START Data records

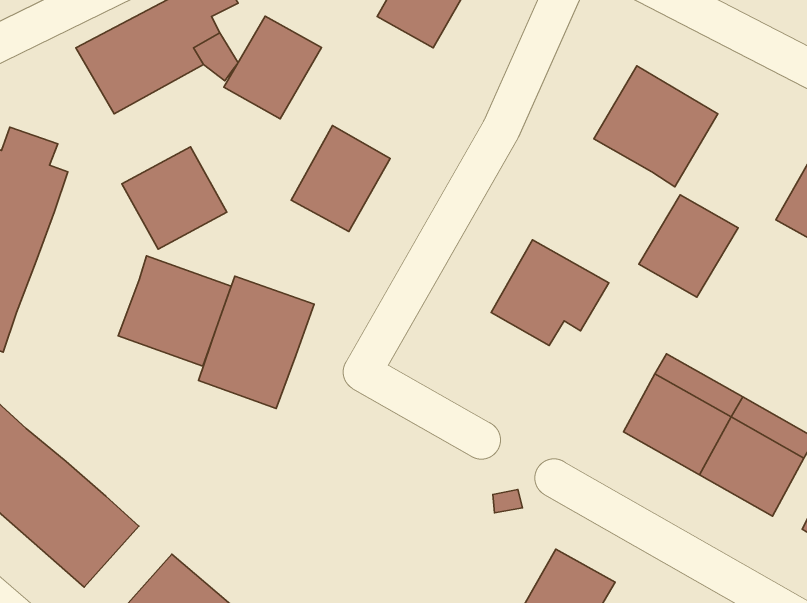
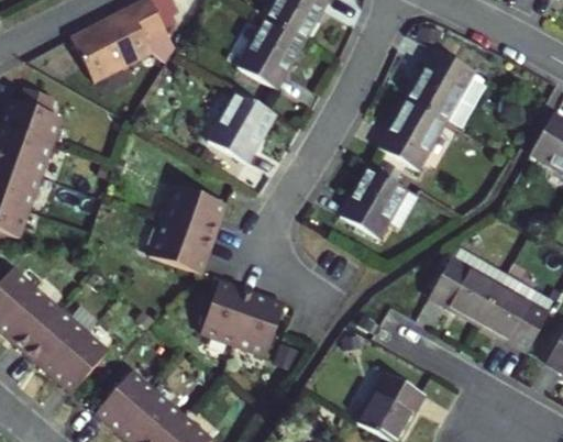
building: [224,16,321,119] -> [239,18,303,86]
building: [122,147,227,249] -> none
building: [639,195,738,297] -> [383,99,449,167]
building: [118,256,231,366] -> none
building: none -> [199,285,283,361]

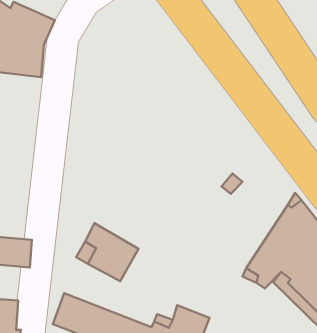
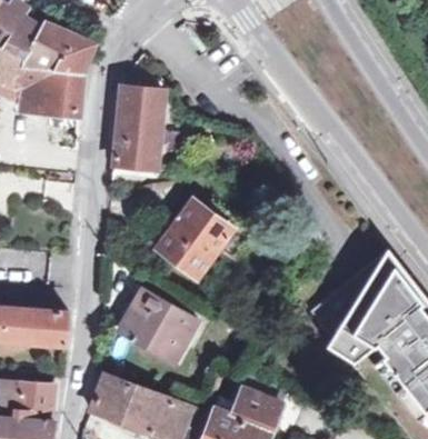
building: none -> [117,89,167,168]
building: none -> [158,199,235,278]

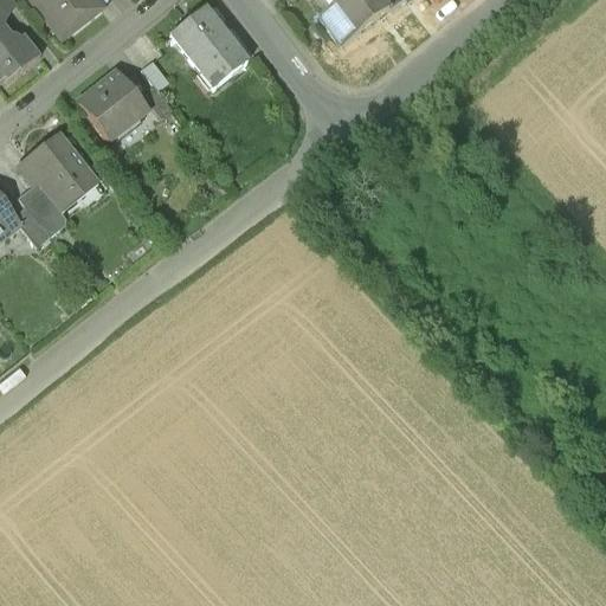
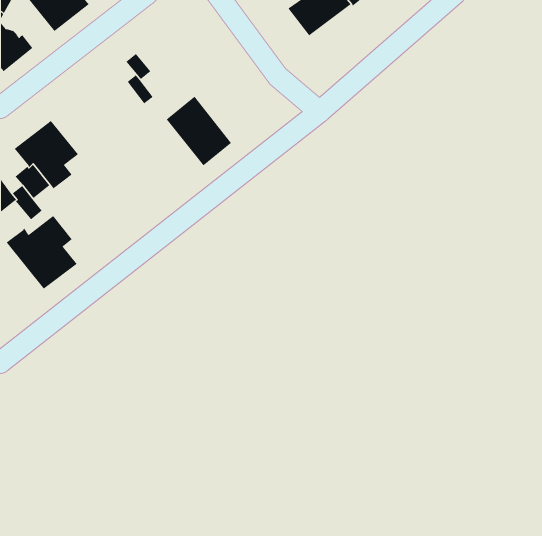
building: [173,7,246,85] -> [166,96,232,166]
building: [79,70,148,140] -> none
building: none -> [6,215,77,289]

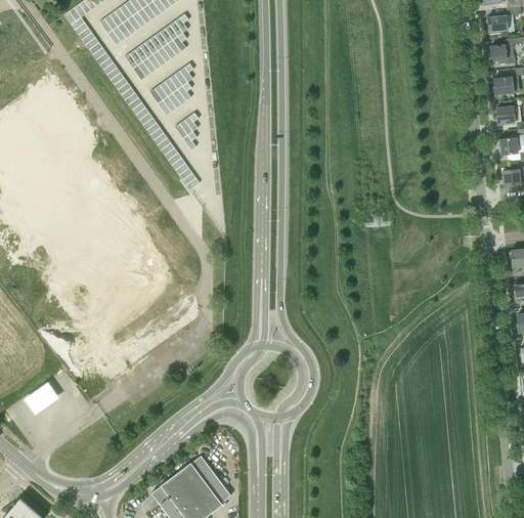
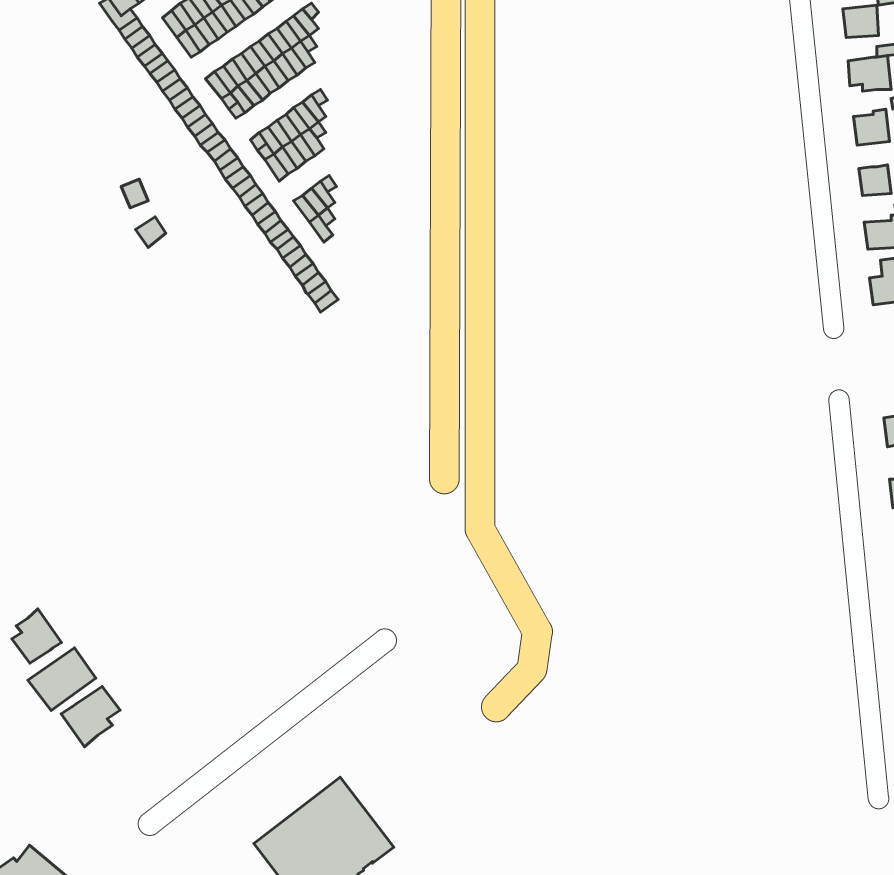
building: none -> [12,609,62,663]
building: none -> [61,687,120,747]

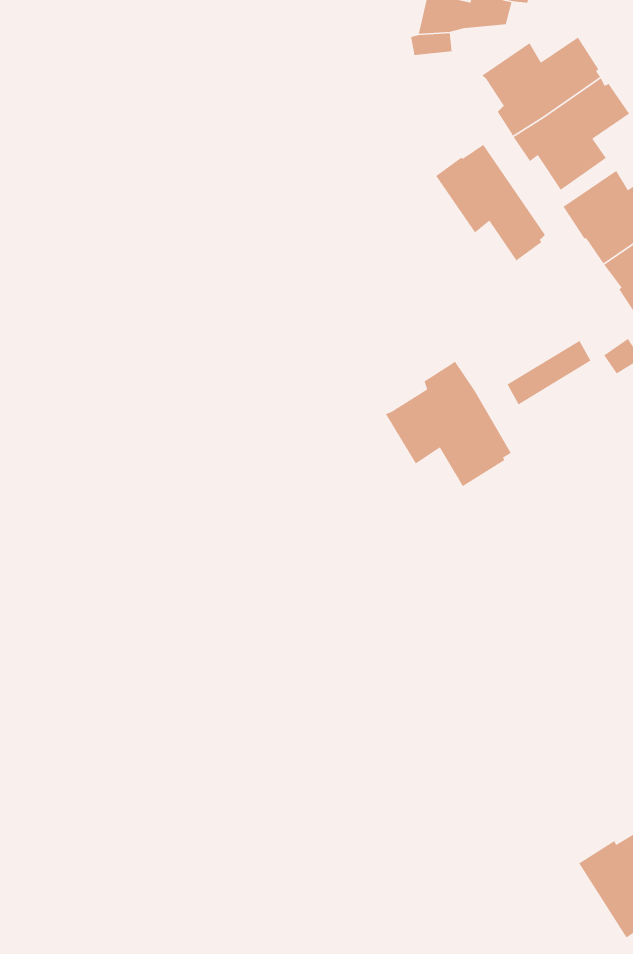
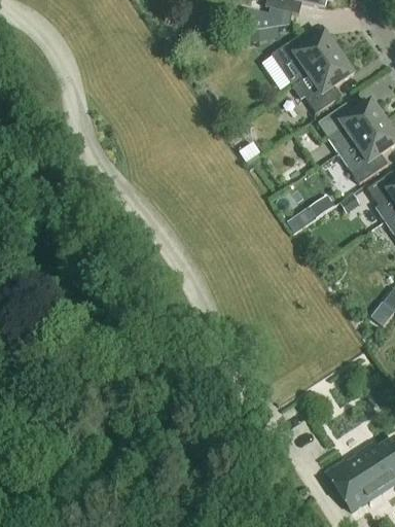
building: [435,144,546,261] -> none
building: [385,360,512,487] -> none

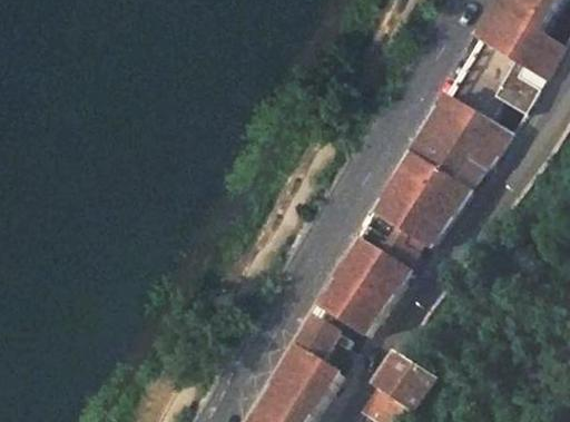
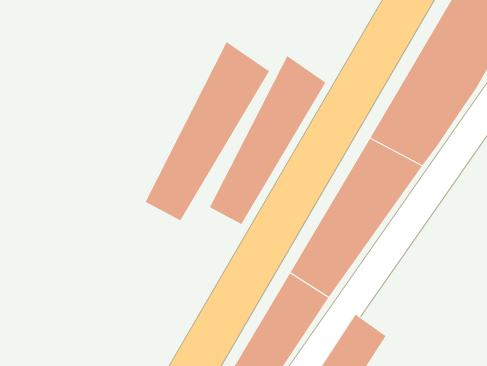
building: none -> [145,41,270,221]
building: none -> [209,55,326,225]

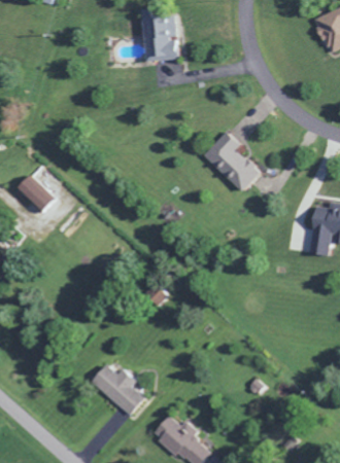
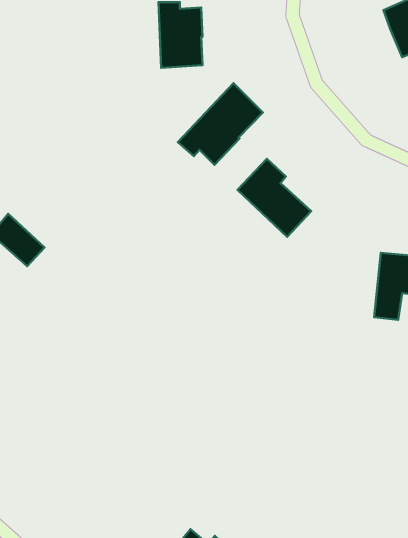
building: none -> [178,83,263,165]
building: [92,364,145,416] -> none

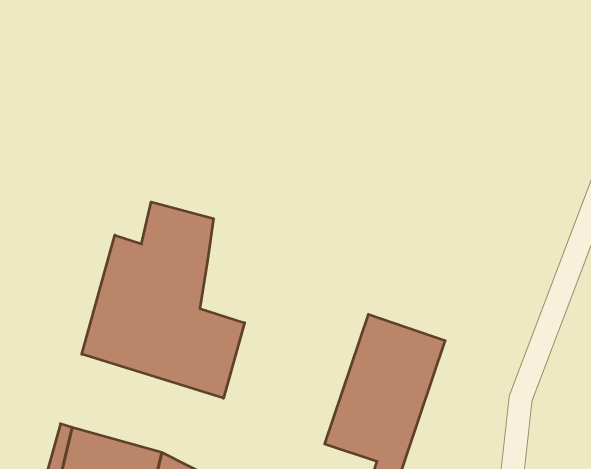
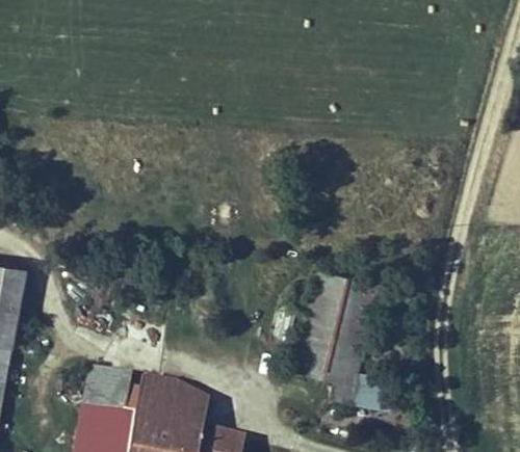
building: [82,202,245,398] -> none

END Data records

# Work instruction
Please write out every record above exactly, but leave the pictures out.

# Solution to this task
building: [224,16,321,119] -> [239,18,303,86]
building: [122,147,227,249] -> none
building: [639,195,738,297] -> [383,99,449,167]
building: [118,256,231,366] -> none
building: none -> [199,285,283,361]

building: none -> [117,89,167,168]
building: none -> [158,199,235,278]

building: [173,7,246,85] -> [166,96,232,166]
building: [79,70,148,140] -> none
building: none -> [6,215,77,289]

building: none -> [12,609,62,663]
building: none -> [61,687,120,747]

building: [435,144,546,261] -> none
building: [385,360,512,487] -> none

building: none -> [145,41,270,221]
building: none -> [209,55,326,225]

building: none -> [178,83,263,165]
building: [92,364,145,416] -> none

building: [82,202,245,398] -> none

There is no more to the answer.